- _EXERCISE INSTRUCTIONS_:
In the data below, find each line that contains the word "none" and copy it.

- _DATA TO USE_:
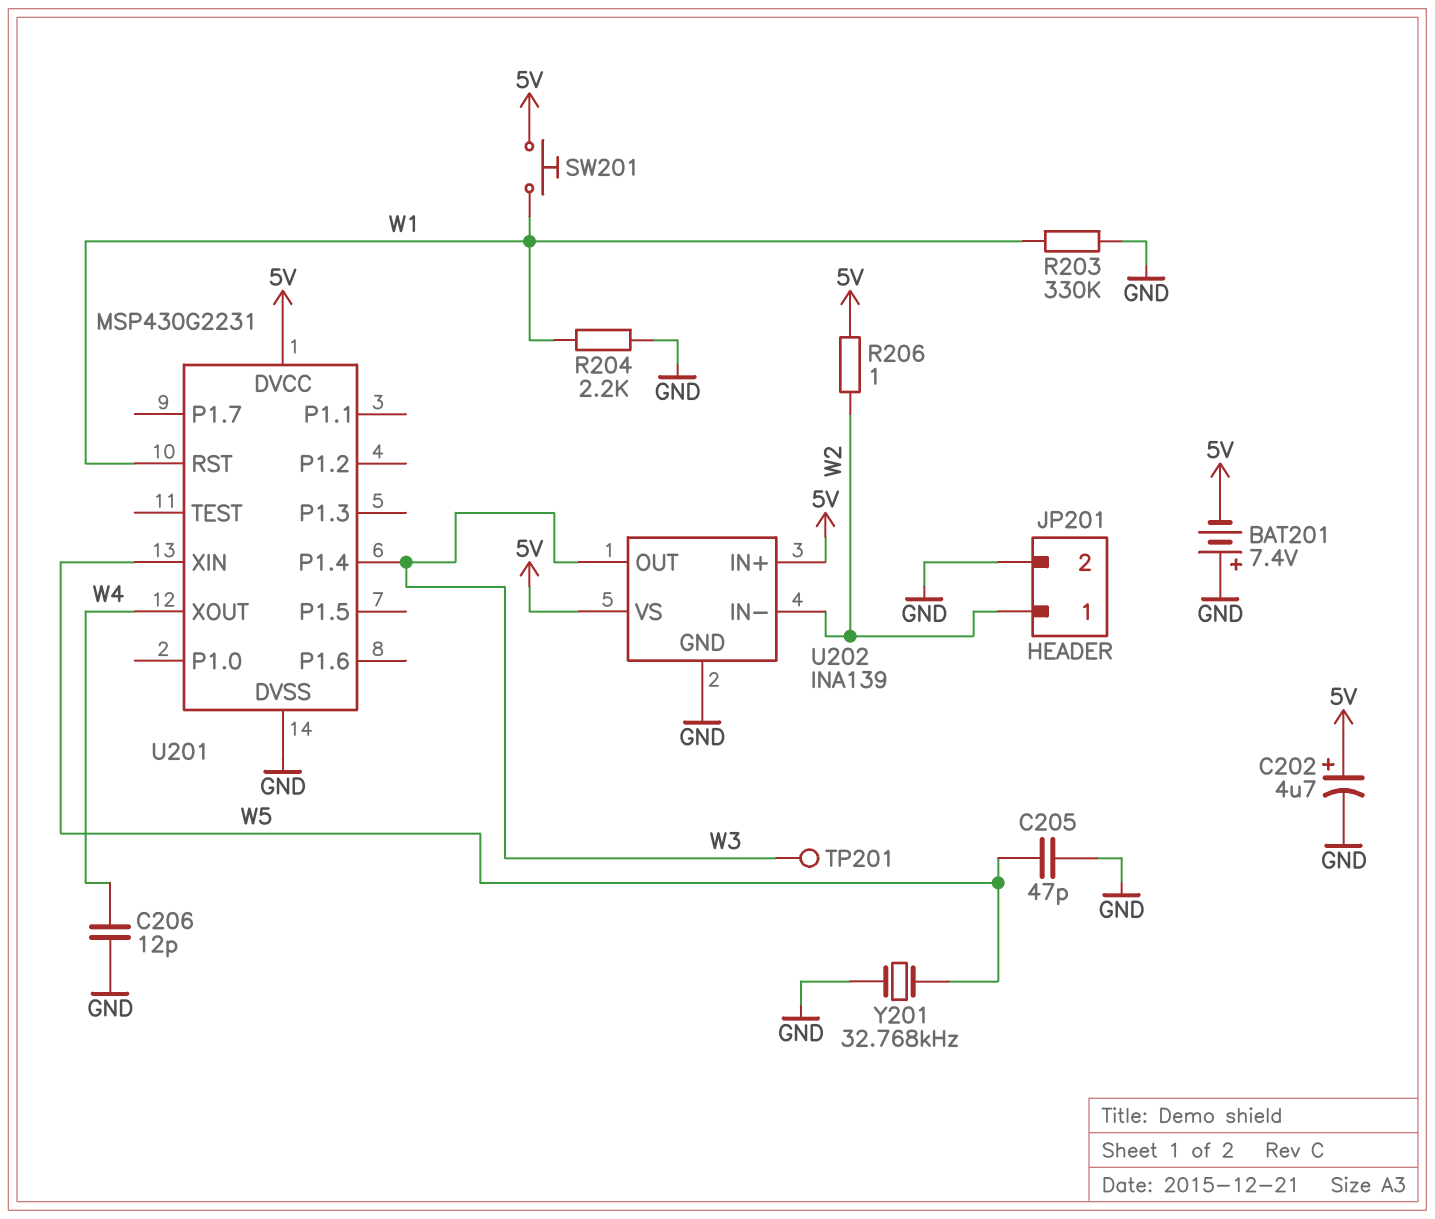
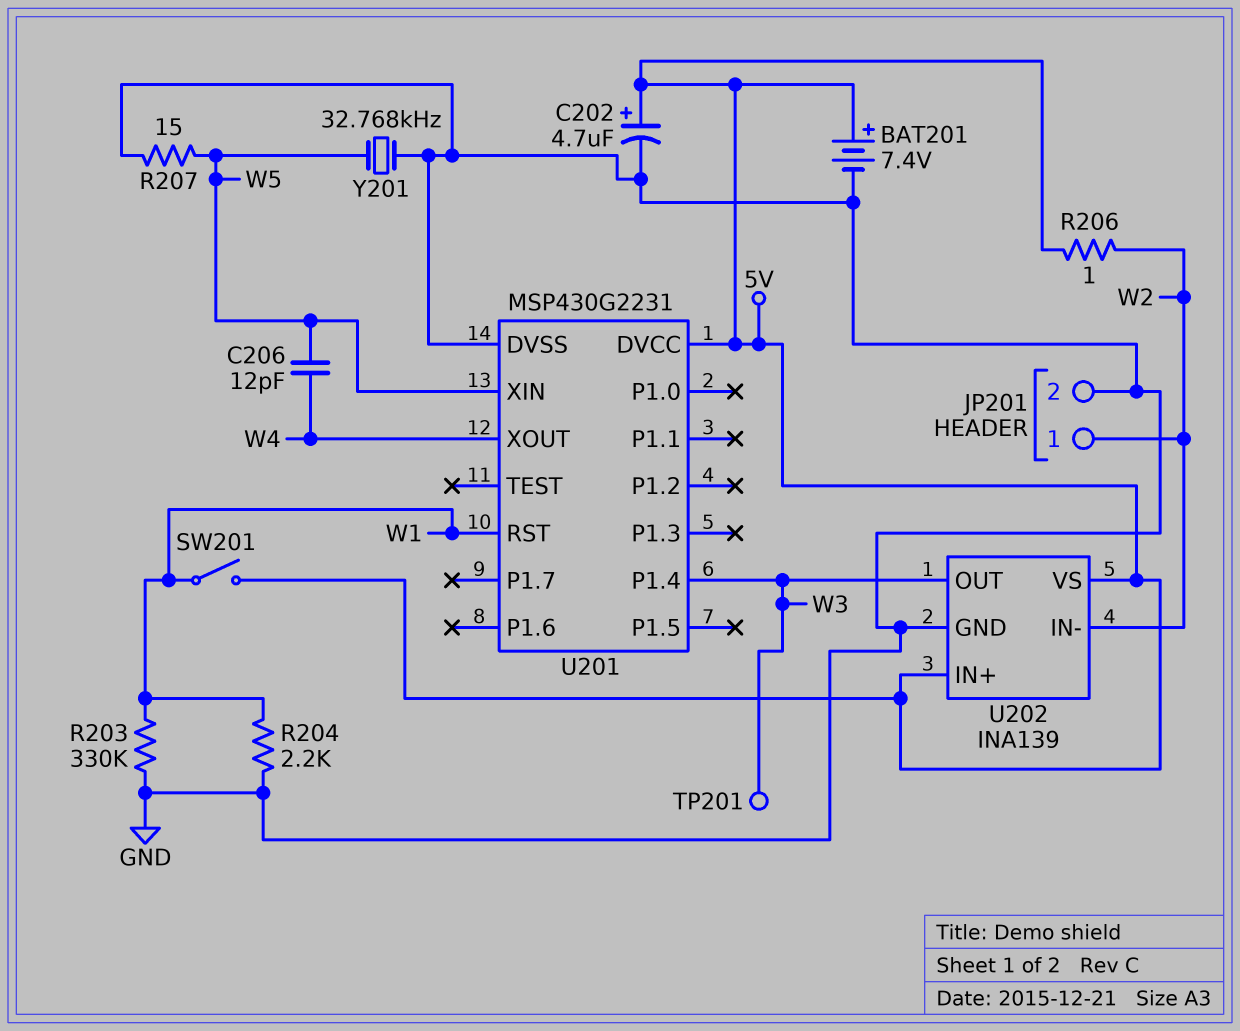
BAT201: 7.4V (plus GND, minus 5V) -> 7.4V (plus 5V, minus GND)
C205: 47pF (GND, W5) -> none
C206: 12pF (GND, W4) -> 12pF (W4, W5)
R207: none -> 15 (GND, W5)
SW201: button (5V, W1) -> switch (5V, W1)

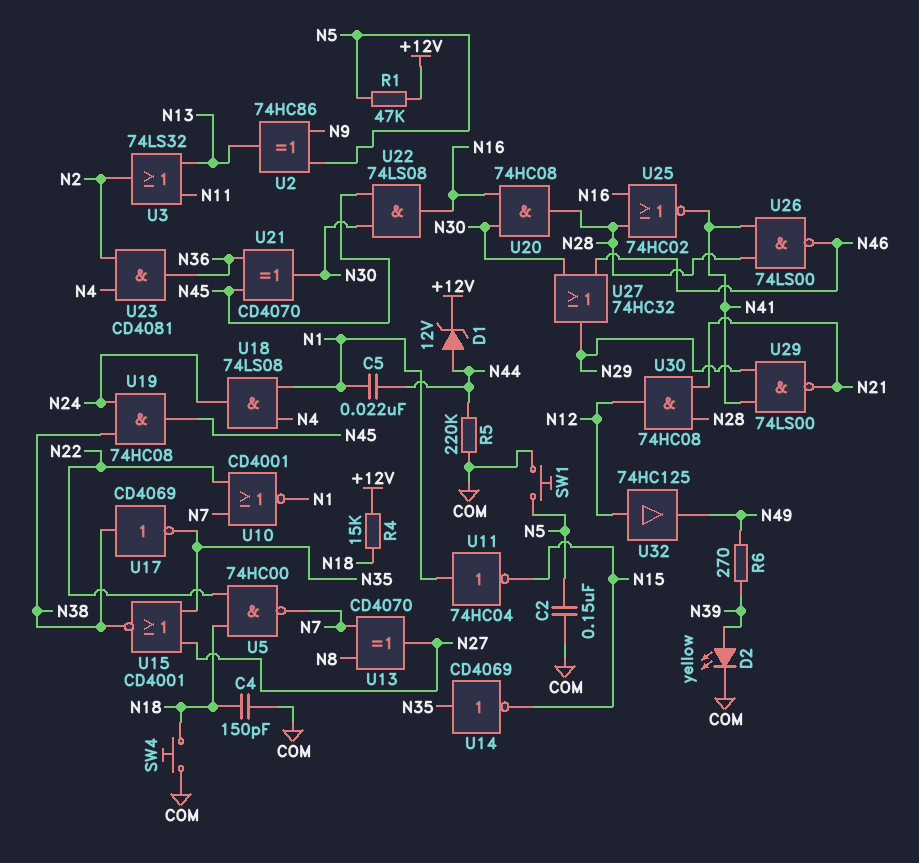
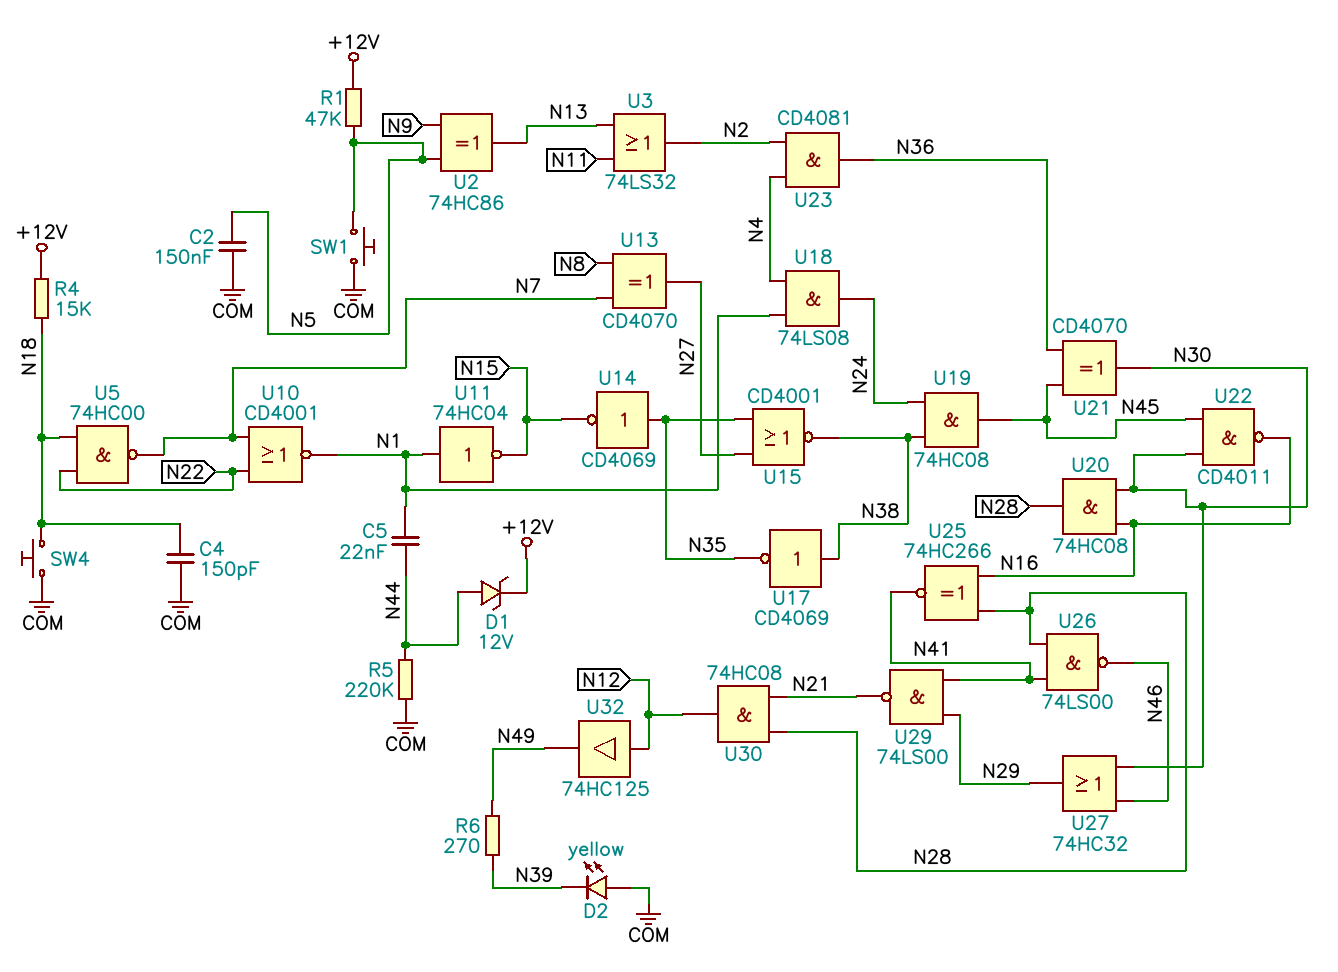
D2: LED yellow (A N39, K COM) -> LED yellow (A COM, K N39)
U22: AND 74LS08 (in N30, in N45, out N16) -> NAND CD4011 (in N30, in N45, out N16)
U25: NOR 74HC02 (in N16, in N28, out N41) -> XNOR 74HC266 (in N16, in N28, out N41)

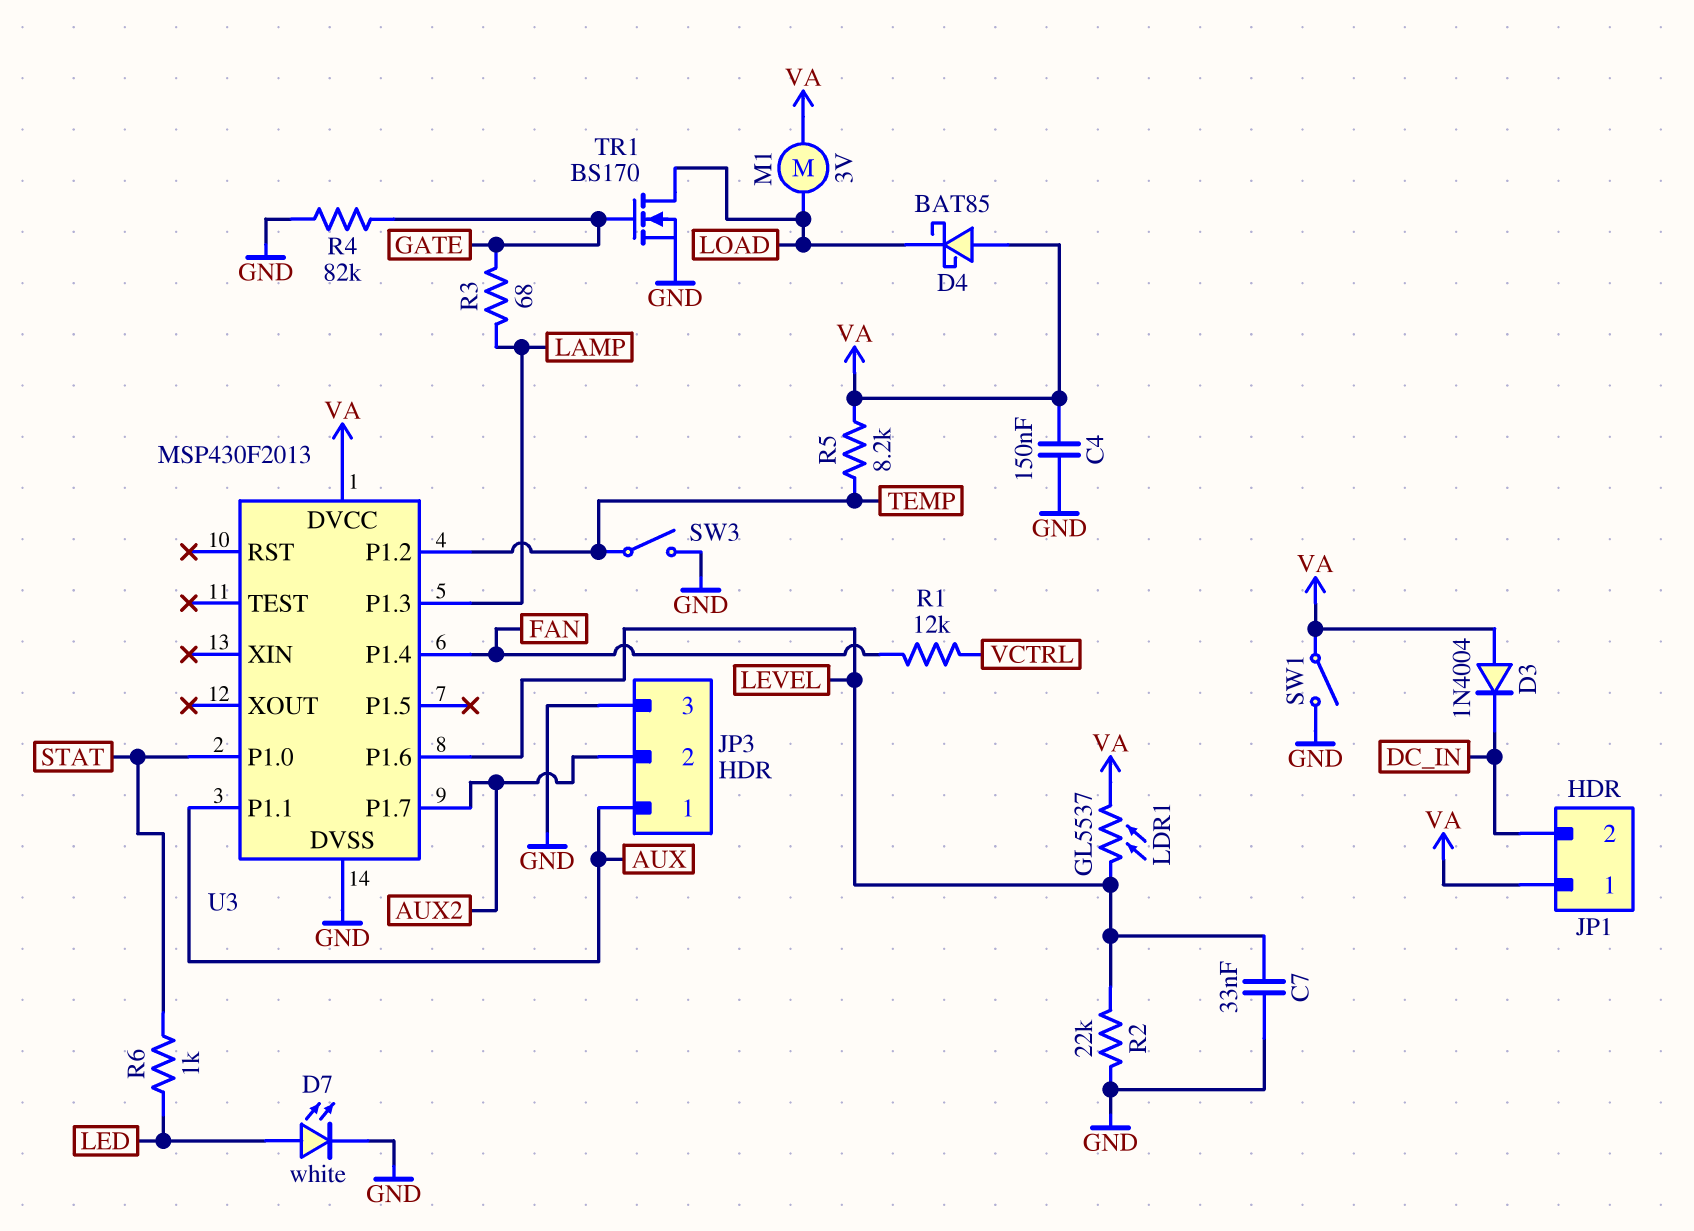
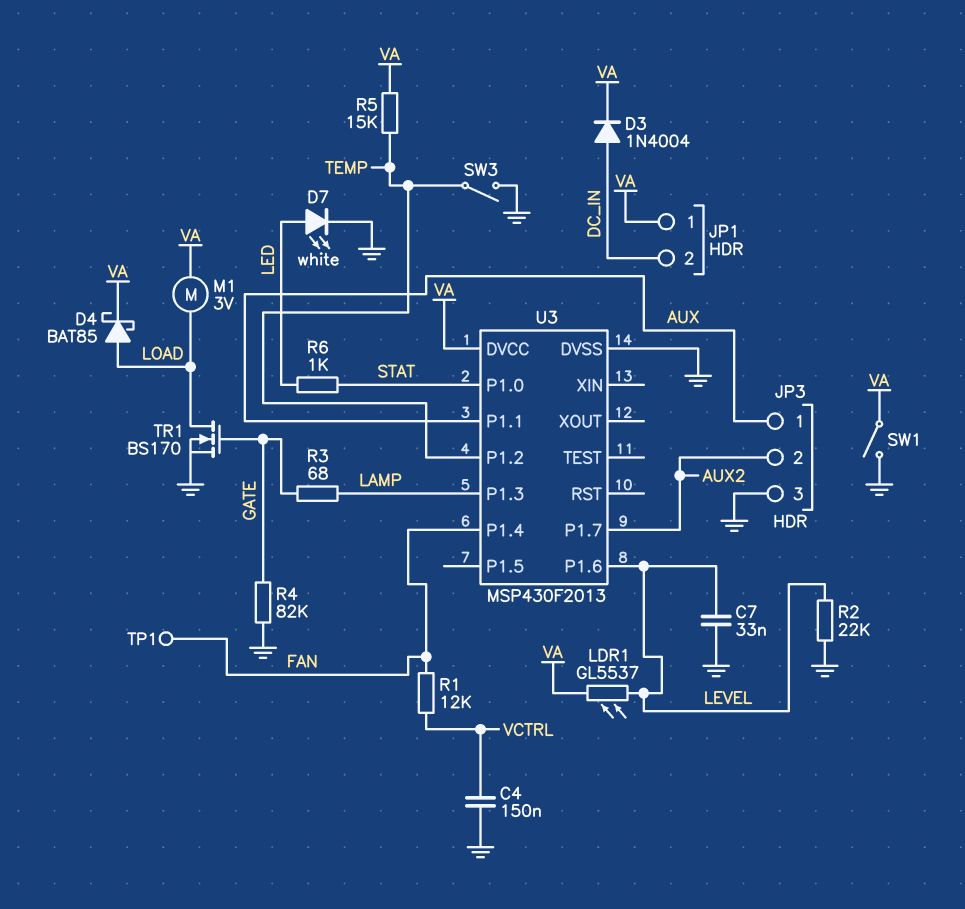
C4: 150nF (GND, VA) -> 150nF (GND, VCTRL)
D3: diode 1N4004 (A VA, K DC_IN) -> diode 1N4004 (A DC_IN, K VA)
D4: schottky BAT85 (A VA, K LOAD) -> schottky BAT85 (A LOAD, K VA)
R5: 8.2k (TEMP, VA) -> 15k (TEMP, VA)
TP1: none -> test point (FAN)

- _OUTPUT FOR THIS TASK_:
C205: 47pF (GND, W5) -> none
R207: none -> 15 (GND, W5)
TP1: none -> test point (FAN)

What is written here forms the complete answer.